Exercise goal => Output the data word for word, dropping every image.

[Stored items]
□ □ □ □ □ □ □
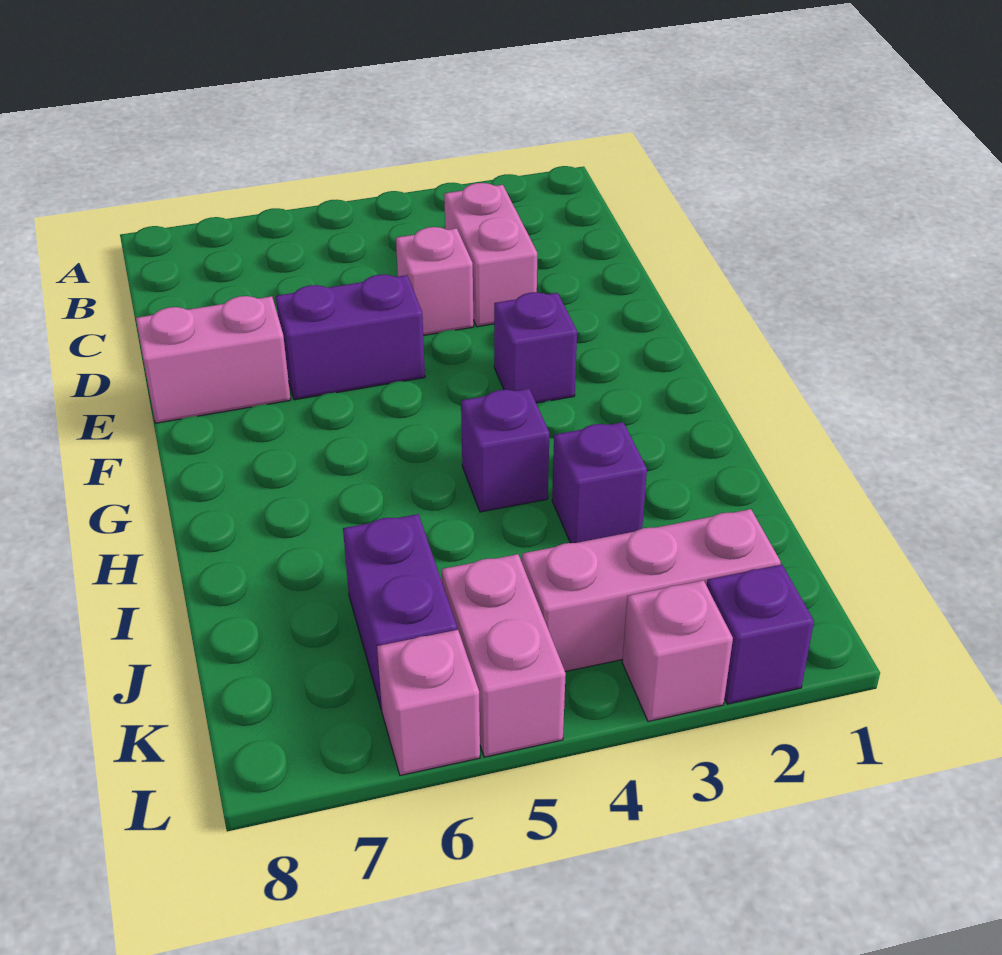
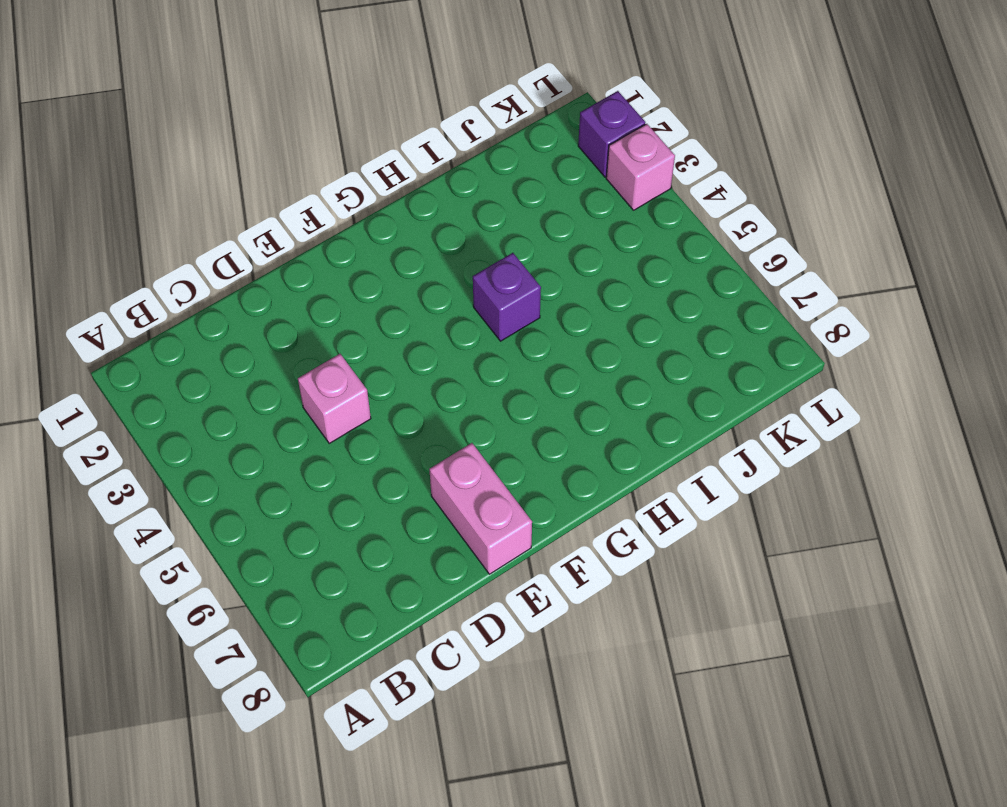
none -> pink brick C3:D3 level 1
none -> purple brick E5:E6 level 1
none -> purple brick F3 level 1

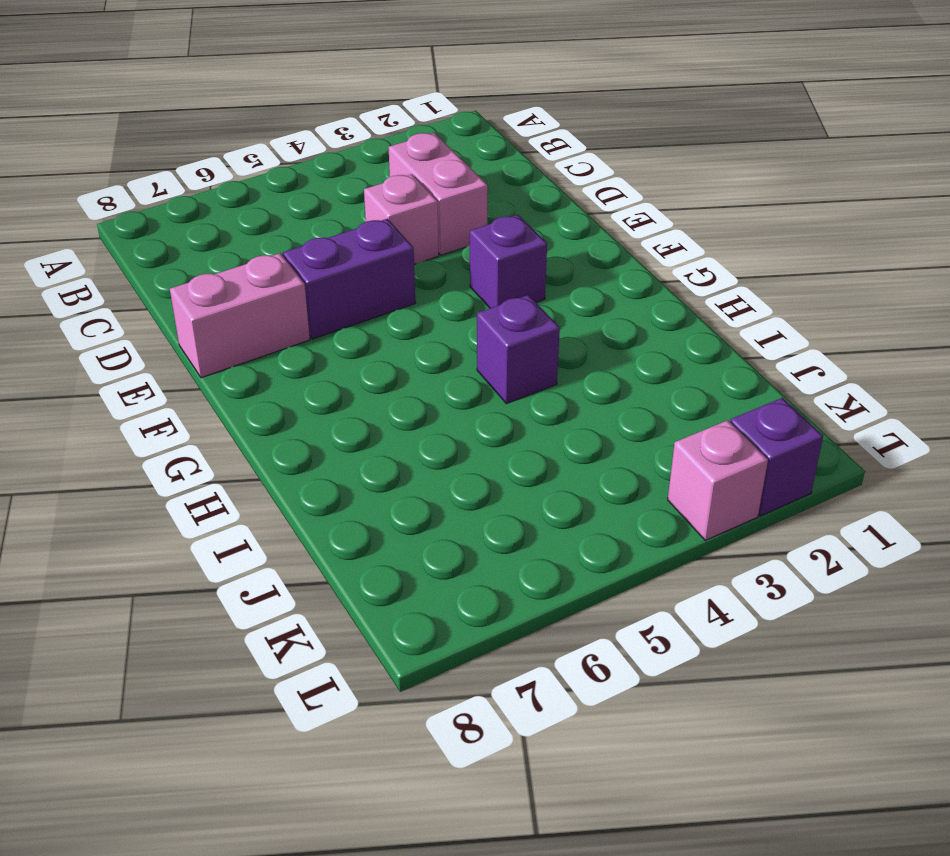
none -> purple brick I3 level 1
none -> purple brick J6:K6 level 1
none -> pink brick K2:K4 level 1

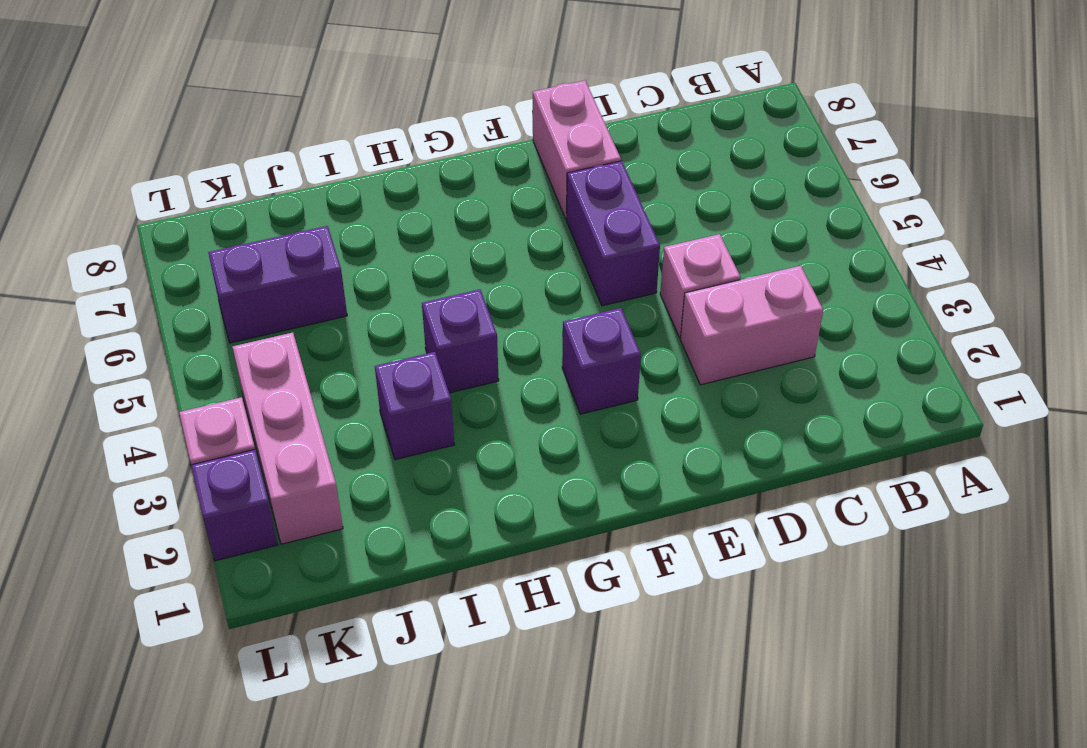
none -> pink brick K5:L5 level 1
none -> pink brick L6 level 1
□ □ □ □ □ □ □
Answer space =>
none -> pink brick C3:D3 level 1
none -> purple brick E5:E6 level 1
none -> purple brick F3 level 1

none -> purple brick I3 level 1
none -> purple brick J6:K6 level 1
none -> pink brick K2:K4 level 1

none -> pink brick K5:L5 level 1
none -> pink brick L6 level 1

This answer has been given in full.